» YOUR GOAL
From the records below, transcribe exactly the lines that begin at the line with "camera: 35 degrees right, 25 degrees down" and end at the line with "(120, 346) = (135, 542): black", both included.

» TASK INPUT
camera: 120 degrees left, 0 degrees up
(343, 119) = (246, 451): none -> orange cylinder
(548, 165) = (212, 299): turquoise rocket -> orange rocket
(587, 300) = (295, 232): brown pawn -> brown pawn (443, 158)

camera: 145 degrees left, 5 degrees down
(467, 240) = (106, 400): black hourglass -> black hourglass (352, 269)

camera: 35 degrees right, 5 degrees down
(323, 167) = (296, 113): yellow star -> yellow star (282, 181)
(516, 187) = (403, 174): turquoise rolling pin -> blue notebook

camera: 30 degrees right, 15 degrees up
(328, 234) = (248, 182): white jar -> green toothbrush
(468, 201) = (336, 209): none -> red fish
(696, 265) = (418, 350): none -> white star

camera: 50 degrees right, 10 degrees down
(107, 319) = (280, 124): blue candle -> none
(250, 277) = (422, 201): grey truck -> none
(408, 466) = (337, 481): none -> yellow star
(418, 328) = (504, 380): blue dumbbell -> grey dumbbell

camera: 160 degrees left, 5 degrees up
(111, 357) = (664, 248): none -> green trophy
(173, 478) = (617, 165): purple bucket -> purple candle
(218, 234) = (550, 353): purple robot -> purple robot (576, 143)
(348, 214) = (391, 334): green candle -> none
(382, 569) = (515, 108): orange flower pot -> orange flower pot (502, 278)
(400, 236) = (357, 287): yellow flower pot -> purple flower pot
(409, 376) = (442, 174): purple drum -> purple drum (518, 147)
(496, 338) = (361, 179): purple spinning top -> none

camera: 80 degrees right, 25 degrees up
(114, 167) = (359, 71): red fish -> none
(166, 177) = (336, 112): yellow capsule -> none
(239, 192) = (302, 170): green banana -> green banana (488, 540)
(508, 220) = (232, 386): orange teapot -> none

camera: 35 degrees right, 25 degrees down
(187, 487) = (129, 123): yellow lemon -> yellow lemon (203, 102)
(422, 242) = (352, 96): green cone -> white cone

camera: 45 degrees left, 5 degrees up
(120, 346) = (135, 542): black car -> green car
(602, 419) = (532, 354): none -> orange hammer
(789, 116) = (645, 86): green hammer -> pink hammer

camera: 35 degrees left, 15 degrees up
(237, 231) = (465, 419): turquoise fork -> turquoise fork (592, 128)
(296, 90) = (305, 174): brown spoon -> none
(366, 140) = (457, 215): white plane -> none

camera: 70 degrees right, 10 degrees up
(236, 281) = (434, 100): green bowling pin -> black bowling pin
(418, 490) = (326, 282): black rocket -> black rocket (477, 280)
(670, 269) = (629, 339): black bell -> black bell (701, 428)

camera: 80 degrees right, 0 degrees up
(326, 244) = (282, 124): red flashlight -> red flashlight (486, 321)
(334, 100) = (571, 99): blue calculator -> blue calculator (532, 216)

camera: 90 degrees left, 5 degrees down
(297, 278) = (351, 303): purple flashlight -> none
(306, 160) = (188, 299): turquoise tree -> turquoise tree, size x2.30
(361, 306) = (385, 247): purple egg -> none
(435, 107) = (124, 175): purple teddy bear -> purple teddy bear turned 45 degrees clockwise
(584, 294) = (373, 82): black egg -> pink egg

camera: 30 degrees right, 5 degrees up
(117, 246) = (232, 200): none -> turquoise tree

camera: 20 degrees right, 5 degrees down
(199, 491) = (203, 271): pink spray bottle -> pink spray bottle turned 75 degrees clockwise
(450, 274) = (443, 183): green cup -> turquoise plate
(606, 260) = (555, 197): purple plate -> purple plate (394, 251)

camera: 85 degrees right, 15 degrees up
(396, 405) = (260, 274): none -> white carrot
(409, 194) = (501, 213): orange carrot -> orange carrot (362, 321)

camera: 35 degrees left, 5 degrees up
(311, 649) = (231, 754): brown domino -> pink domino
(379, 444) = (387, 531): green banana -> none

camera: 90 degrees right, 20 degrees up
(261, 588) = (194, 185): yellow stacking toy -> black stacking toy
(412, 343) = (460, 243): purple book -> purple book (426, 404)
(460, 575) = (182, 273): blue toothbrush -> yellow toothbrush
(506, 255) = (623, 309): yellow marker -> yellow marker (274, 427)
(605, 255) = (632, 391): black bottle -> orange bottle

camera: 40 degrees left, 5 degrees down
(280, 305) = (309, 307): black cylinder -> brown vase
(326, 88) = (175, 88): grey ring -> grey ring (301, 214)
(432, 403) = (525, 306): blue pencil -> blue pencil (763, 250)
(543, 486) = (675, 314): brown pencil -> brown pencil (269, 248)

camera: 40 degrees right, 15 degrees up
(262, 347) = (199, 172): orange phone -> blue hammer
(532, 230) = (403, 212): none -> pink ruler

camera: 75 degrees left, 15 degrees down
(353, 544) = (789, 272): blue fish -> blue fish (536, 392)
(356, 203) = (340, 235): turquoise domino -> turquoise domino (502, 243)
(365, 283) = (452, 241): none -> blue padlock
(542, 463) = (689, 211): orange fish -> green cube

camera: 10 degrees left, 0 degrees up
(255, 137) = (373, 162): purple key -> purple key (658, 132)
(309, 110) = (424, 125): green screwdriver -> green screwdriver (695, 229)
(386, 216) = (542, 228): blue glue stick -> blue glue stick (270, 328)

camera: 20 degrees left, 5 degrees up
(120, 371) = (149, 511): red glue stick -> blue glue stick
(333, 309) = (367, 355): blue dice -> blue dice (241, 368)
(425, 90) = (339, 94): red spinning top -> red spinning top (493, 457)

» ANSWER TO THIS PROBLEM
camera: 35 degrees right, 25 degrees down
(187, 487) = (129, 123): yellow lemon -> yellow lemon (203, 102)
(422, 242) = (352, 96): green cone -> white cone

camera: 45 degrees left, 5 degrees up
(120, 346) = (135, 542): black car -> green car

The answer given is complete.